Check each line of the entries for "relocated" and report the ones that have it.

_PROVIDED DATA_
+ + + + + + +
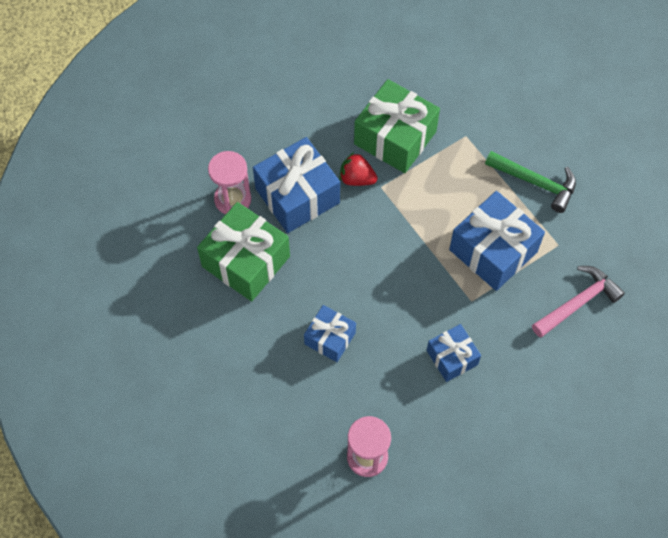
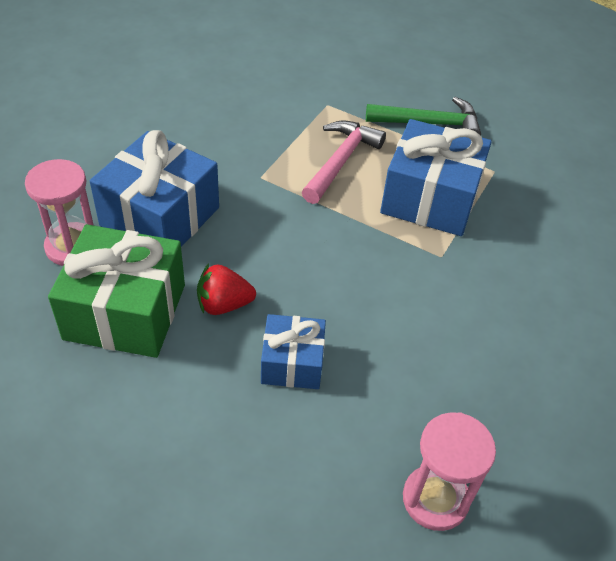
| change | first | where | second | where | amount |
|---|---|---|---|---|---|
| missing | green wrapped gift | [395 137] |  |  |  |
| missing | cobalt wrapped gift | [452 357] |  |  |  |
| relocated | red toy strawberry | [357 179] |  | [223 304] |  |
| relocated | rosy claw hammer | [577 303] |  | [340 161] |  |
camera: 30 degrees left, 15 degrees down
+ + + + + + +
_FINISHED EXERCISE_
| relocated | red toy strawberry | [357 179] |  | [223 304] |  |
| relocated | rosy claw hammer | [577 303] |  | [340 161] |  |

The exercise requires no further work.